*** Begin section ***

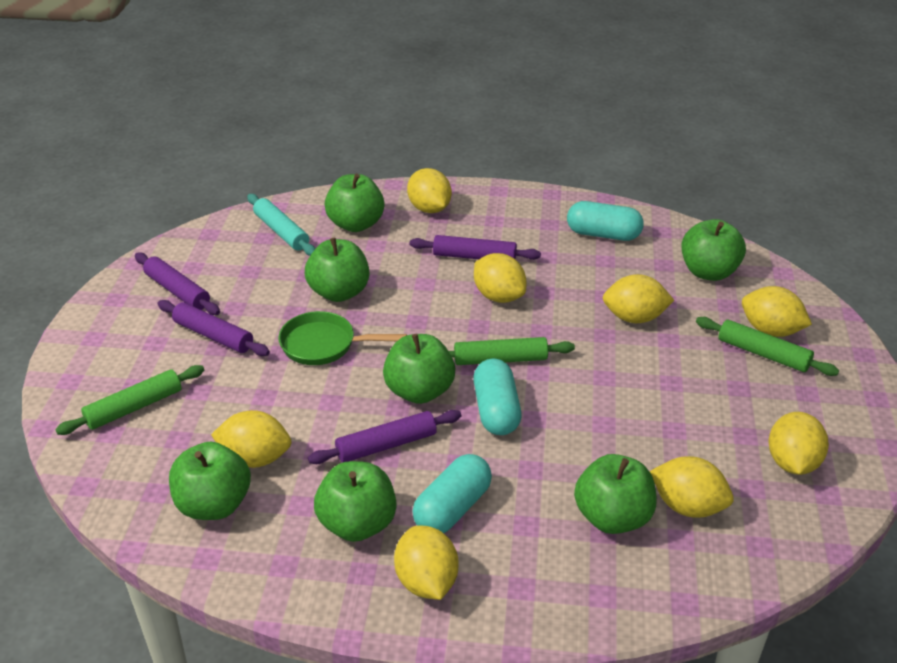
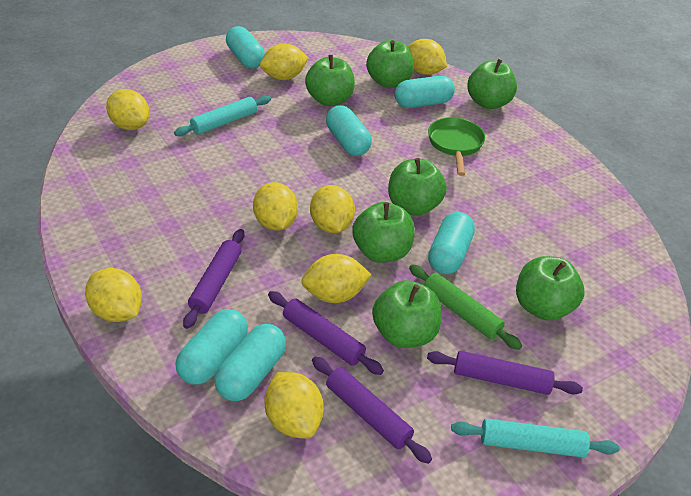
green rolling pin: 3 -> 1
turquoise capsule: 3 -> 6
turquoise rolling pin: 1 -> 2

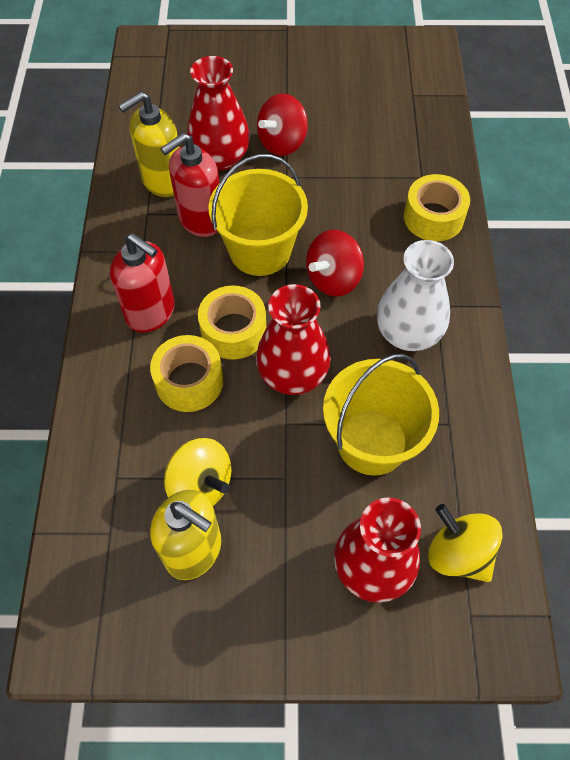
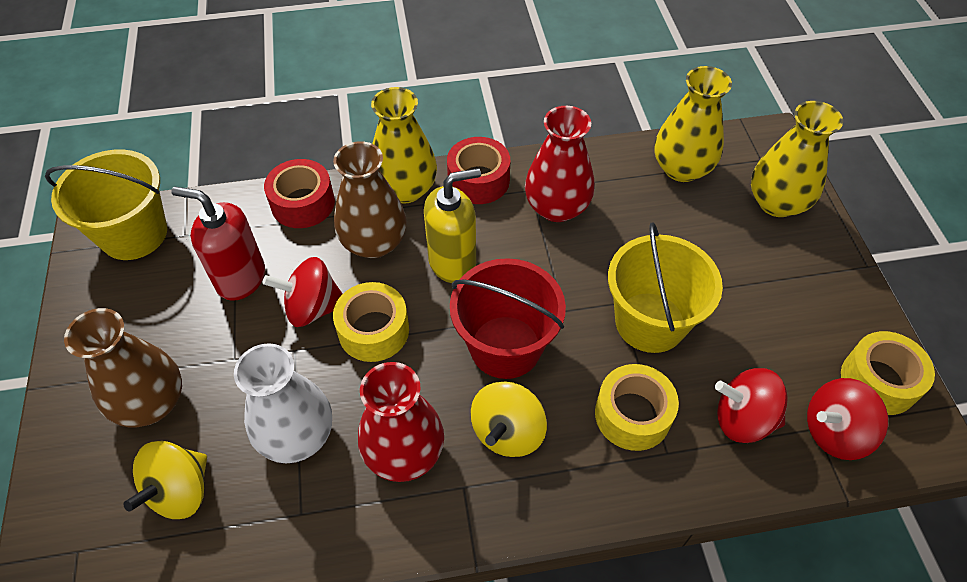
brown vase: 0 -> 2
red bucket: 0 -> 1
red soap dispenser: 2 -> 1
red spinning top: 2 -> 3
red tape: 0 -> 2
red vase: 3 -> 2
yellow soap dispenser: 2 -> 1
yellow vase: 0 -> 3

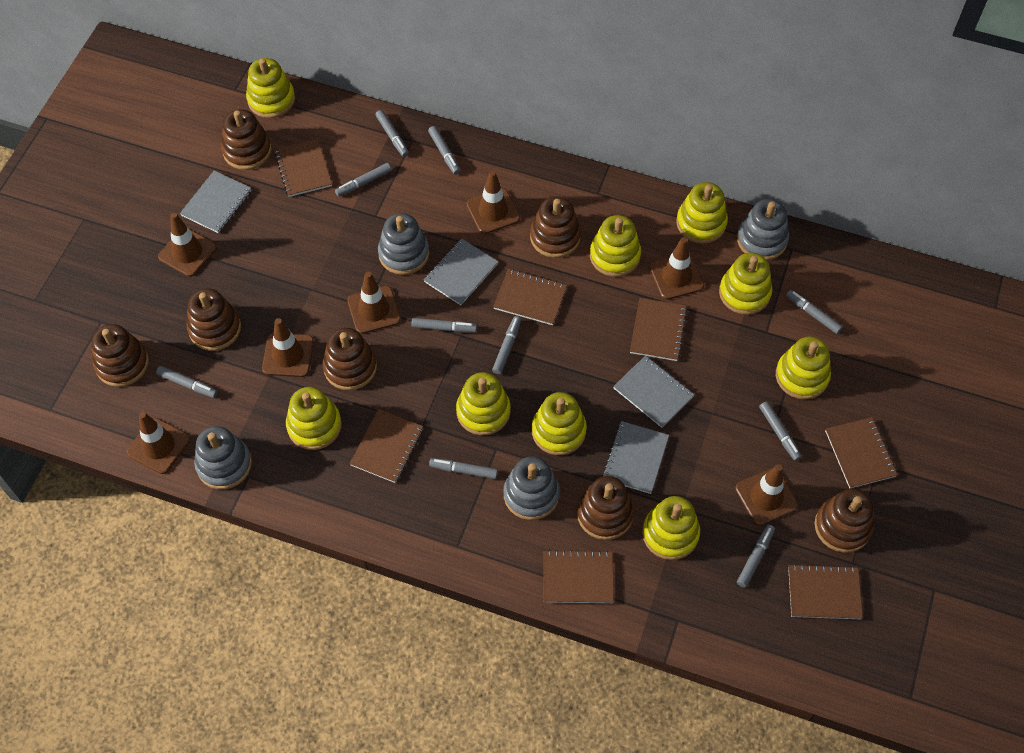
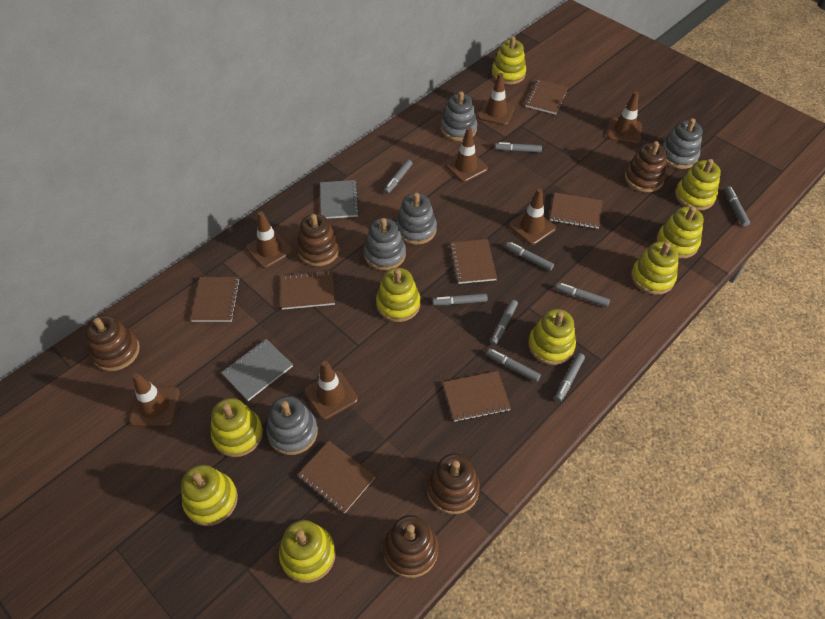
brown stacking toy: 7 -> 5
grey marker: 10 -> 9
grey notebook: 4 -> 2
grey stacking toy: 4 -> 5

*** End section ***

◆ Your instructions ◆
Select the lines from the entries that include the word "yellow".

◆ Task output ◆
yellow soap dispenser: 2 -> 1
yellow vase: 0 -> 3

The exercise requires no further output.